Your goal
Go to the line that contains "orange headphones: 1 -> 3" in the listing below, then output it and every line after it exactly, omitting pictures.

(Records provided Opens)

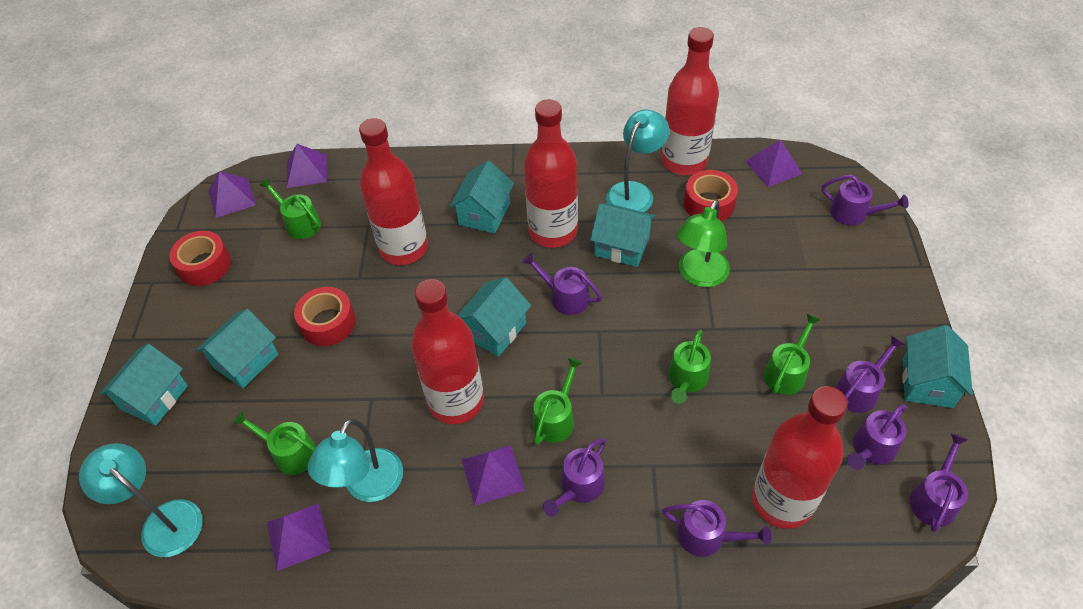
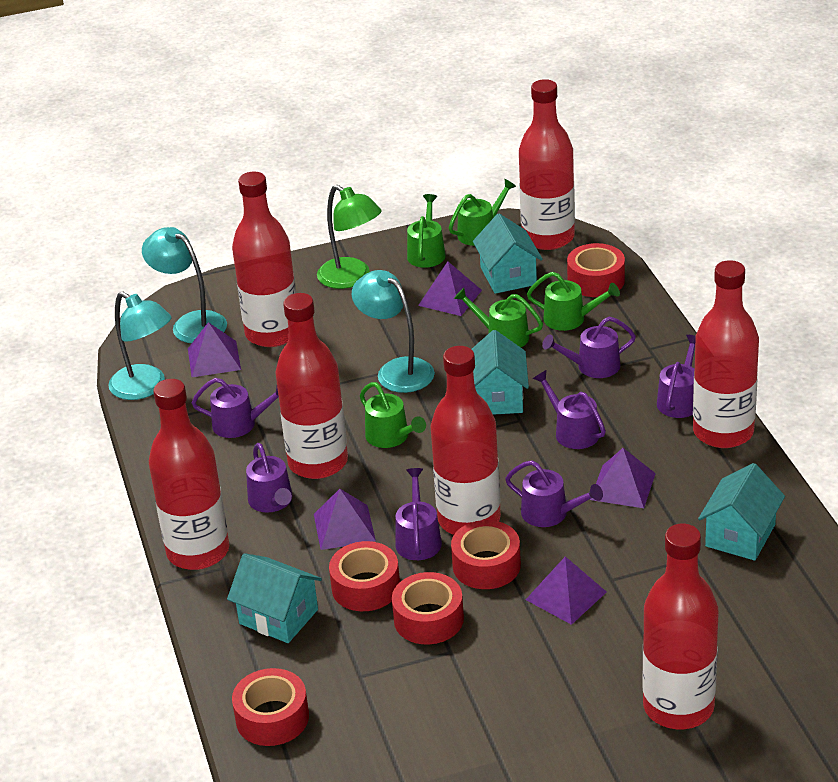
red bottle: 5 -> 7
red tape: 3 -> 5
turquoise house: 6 -> 4

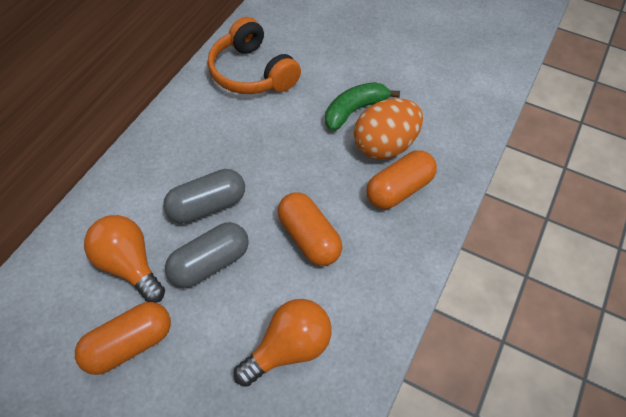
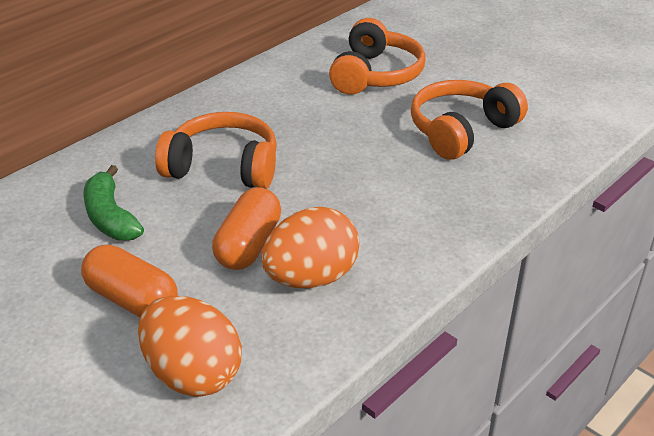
grey capsule: 2 -> 0
orange capsule: 3 -> 2
orange egg: 1 -> 2
orange headphones: 1 -> 3
orange light bulb: 2 -> 0

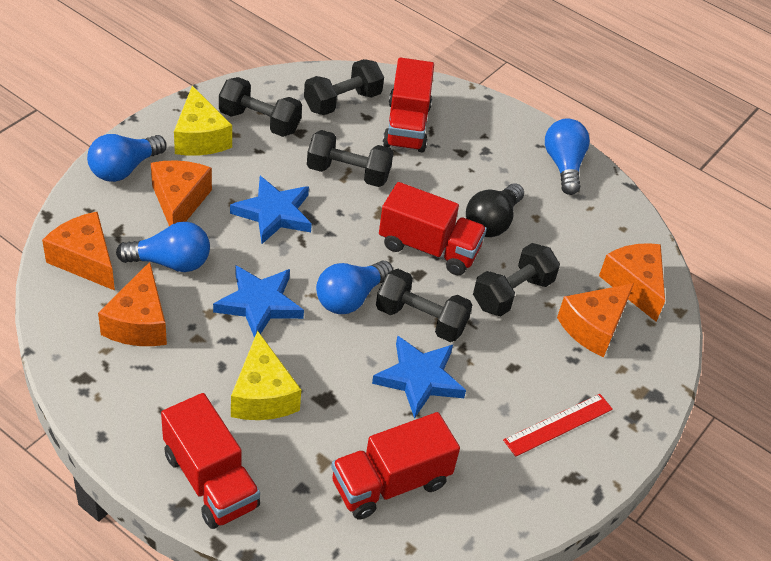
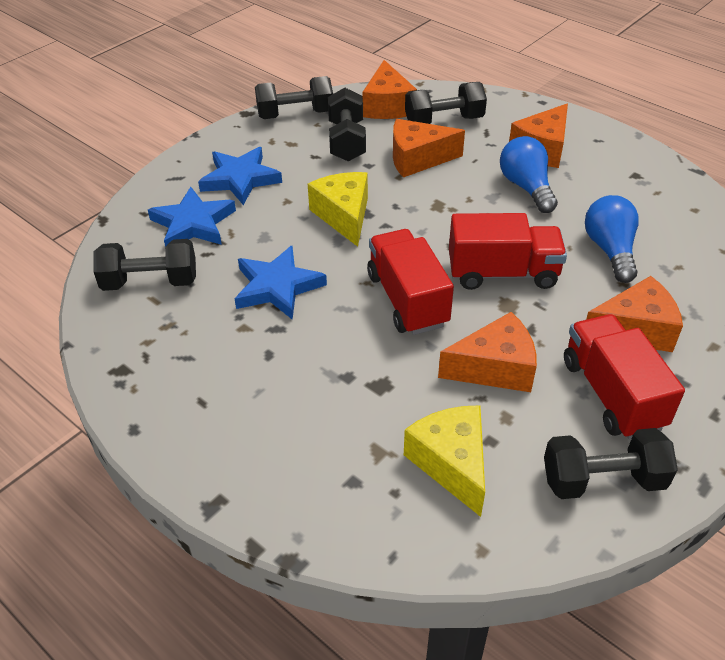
black light bulb: 1 -> 0
blue light bulb: 4 -> 2
red ruler: 1 -> 0
red truck: 4 -> 3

(Records provided Closes)

Final answer
orange headphones: 1 -> 3
orange light bulb: 2 -> 0

black light bulb: 1 -> 0
blue light bulb: 4 -> 2
red ruler: 1 -> 0
red truck: 4 -> 3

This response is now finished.